↓↓↓

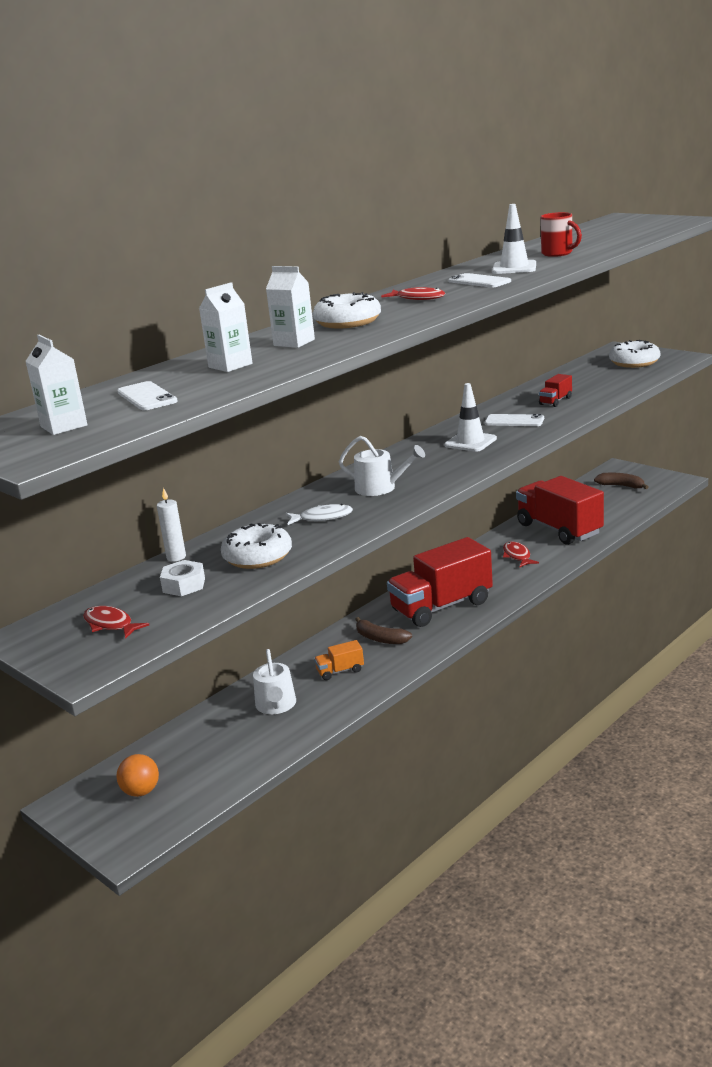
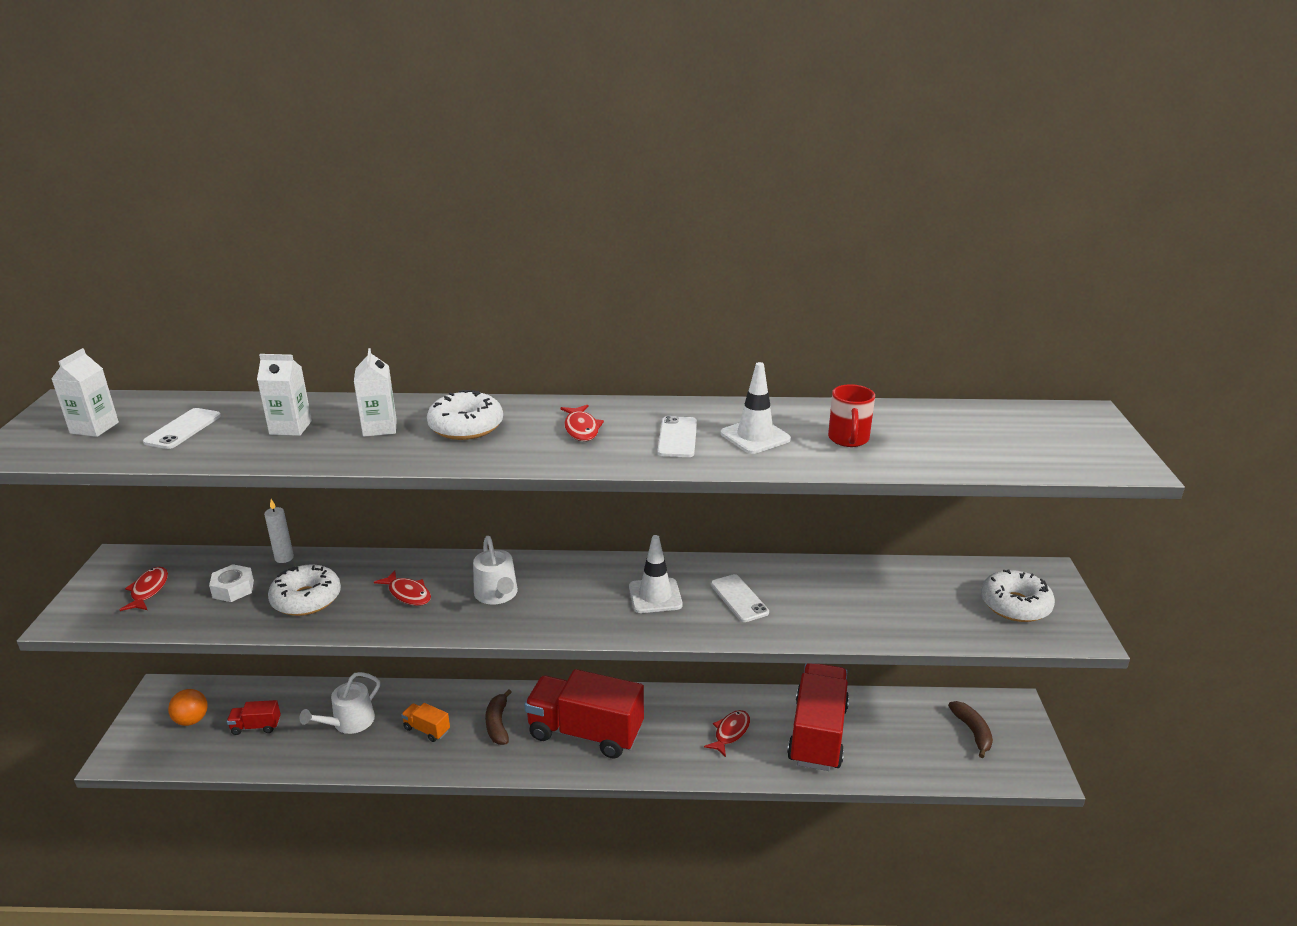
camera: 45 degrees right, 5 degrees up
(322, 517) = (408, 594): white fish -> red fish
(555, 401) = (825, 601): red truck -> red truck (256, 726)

↑↑↑

Activity:
The data above must be written out again word for word, without its pictures.

Solution to the exercise:
camera: 45 degrees right, 5 degrees up
(322, 517) = (408, 594): white fish -> red fish
(555, 401) = (825, 601): red truck -> red truck (256, 726)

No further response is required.